WHAT YOU WILL DO — Produce a verbatim copy of the lines from the one holding "blue carton (503" through the last line of the listing, and nothing else.

DATA SECTION —
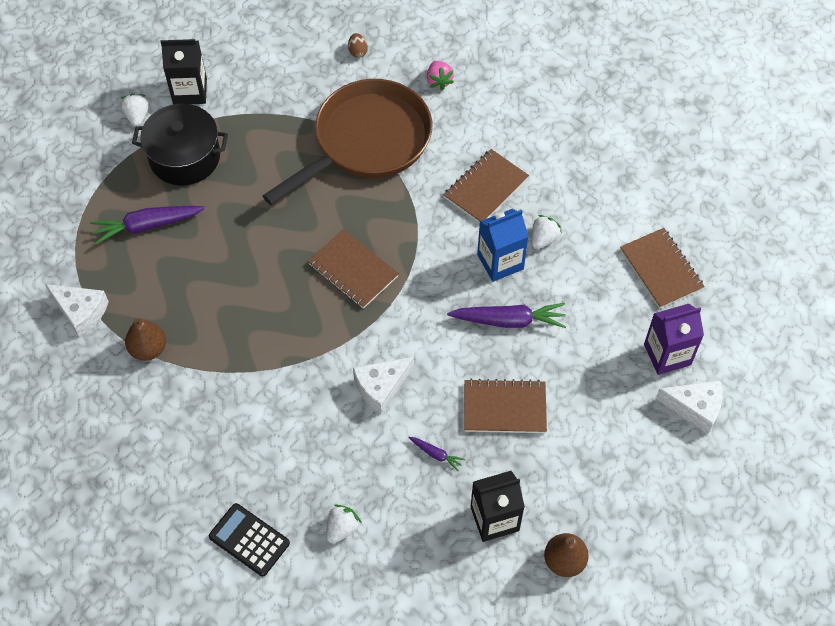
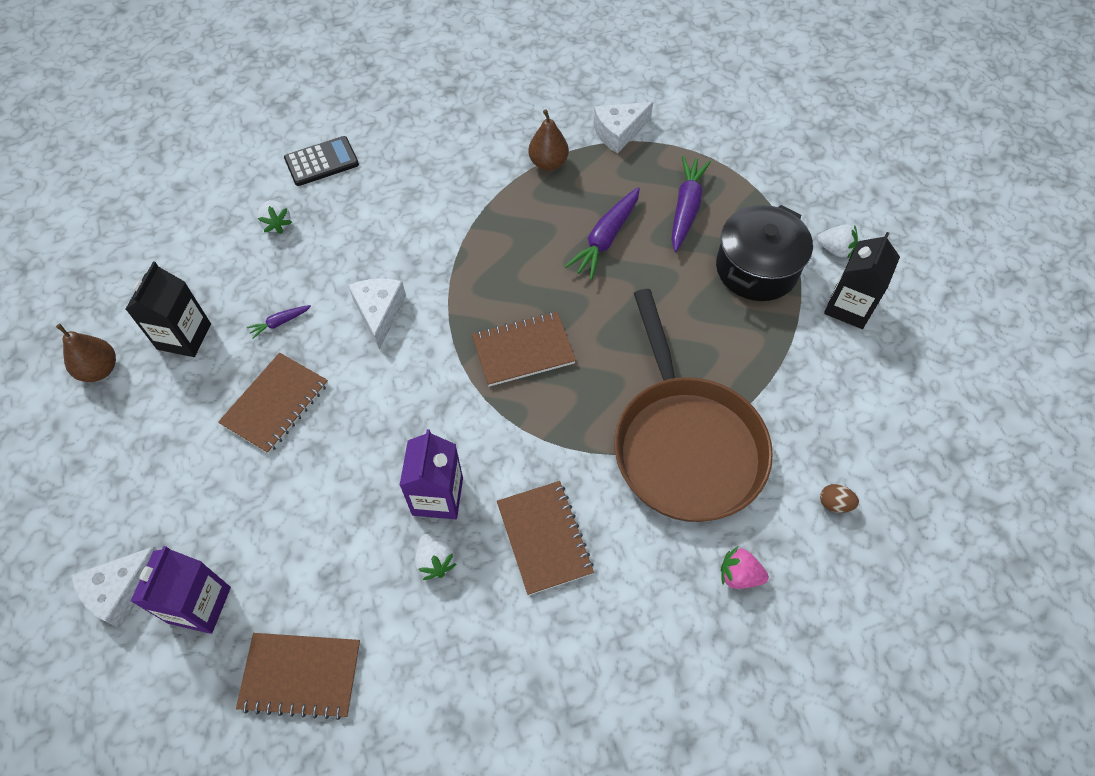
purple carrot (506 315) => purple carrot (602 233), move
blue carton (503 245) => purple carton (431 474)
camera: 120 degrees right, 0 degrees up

ANSWER FOR THE TASK —
blue carton (503 245) => purple carton (431 474)
camera: 120 degrees right, 0 degrees up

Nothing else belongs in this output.